[The records]
★ ★ ★
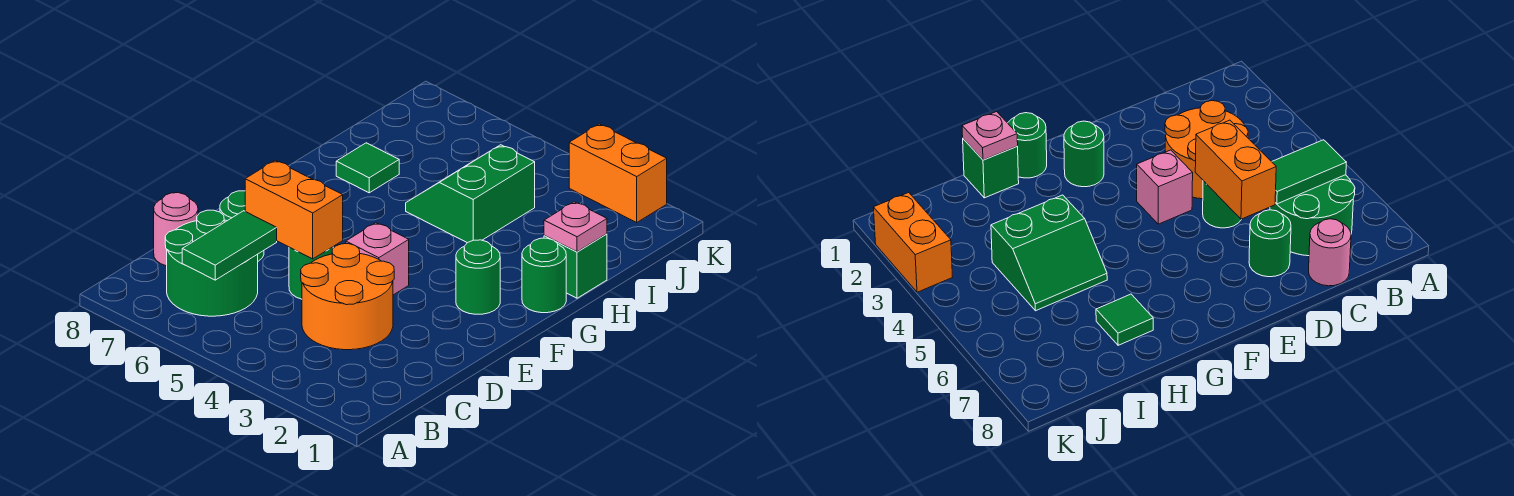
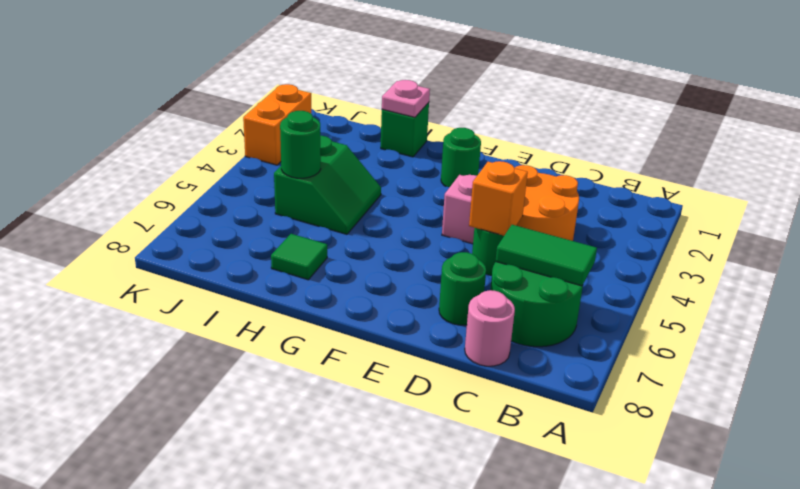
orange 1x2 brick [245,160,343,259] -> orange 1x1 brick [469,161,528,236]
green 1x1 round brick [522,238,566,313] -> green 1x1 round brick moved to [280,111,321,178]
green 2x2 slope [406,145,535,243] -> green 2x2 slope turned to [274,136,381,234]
★ ★ ★
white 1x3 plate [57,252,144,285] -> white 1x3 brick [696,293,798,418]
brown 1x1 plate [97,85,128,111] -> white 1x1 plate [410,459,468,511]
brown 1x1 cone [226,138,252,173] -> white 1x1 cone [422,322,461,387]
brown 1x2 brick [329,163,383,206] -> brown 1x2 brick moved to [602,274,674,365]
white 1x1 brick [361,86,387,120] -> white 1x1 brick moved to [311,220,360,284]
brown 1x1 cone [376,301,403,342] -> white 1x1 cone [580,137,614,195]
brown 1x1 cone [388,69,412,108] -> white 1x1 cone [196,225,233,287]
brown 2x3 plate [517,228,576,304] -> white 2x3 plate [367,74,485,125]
★ ★ ★
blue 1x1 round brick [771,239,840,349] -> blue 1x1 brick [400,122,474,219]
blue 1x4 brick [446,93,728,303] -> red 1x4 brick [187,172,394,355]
★ ★ ★
[Directions for this task] Within the listing above, extract exactly the lines from the line with "orange 1x2 brick" to the line with "green 2x2 slope [406,145,535,243]", the two named lines included, and no others.

[Solution to this exercise]
orange 1x2 brick [245,160,343,259] -> orange 1x1 brick [469,161,528,236]
green 1x1 round brick [522,238,566,313] -> green 1x1 round brick moved to [280,111,321,178]
green 2x2 slope [406,145,535,243] -> green 2x2 slope turned to [274,136,381,234]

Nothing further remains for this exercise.